Before-and-after object lists:
[Start of section]

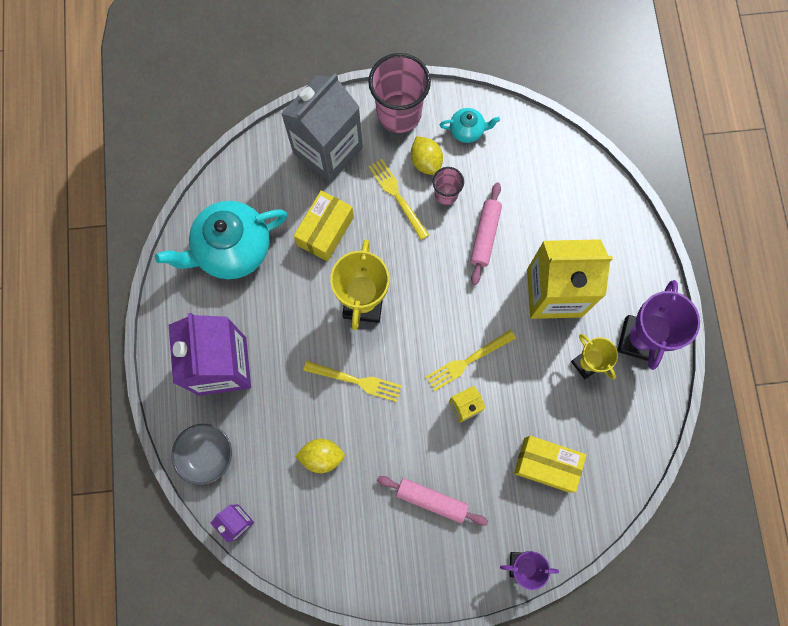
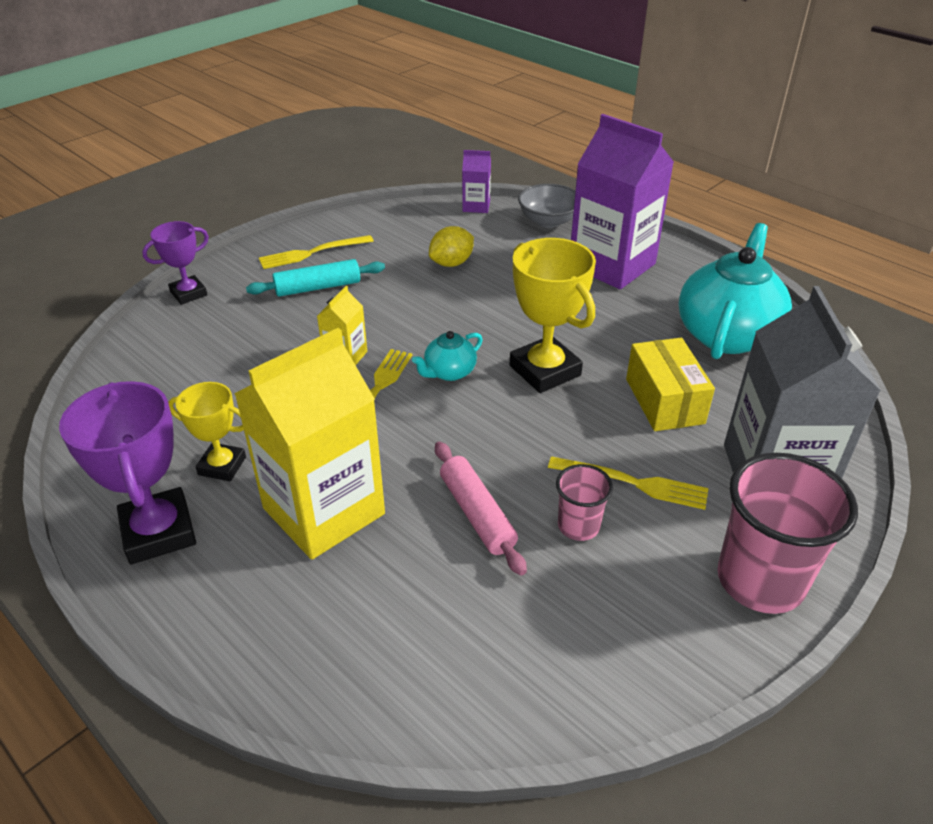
camera: 140 degrees right, 35 degrees down
(356, 381) = (479, 317): yellow fork -> yellow fork (312, 253)
(426, 162) = (649, 545): yellow lemon -> none
(431, 500) = (318, 287): pink rolling pin -> turquoise rolling pin
(467, 130) = (645, 630): turquoise teapot -> turquoise teapot (449, 372)
(546, 465) = (212, 363): yellow box -> none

[End of section]

Directions
In the copy, every entry must appear exactly as written, and no picture may appear.

Exercise response
camera: 140 degrees right, 35 degrees down
(356, 381) = (479, 317): yellow fork -> yellow fork (312, 253)
(426, 162) = (649, 545): yellow lemon -> none
(431, 500) = (318, 287): pink rolling pin -> turquoise rolling pin
(467, 130) = (645, 630): turquoise teapot -> turquoise teapot (449, 372)
(546, 465) = (212, 363): yellow box -> none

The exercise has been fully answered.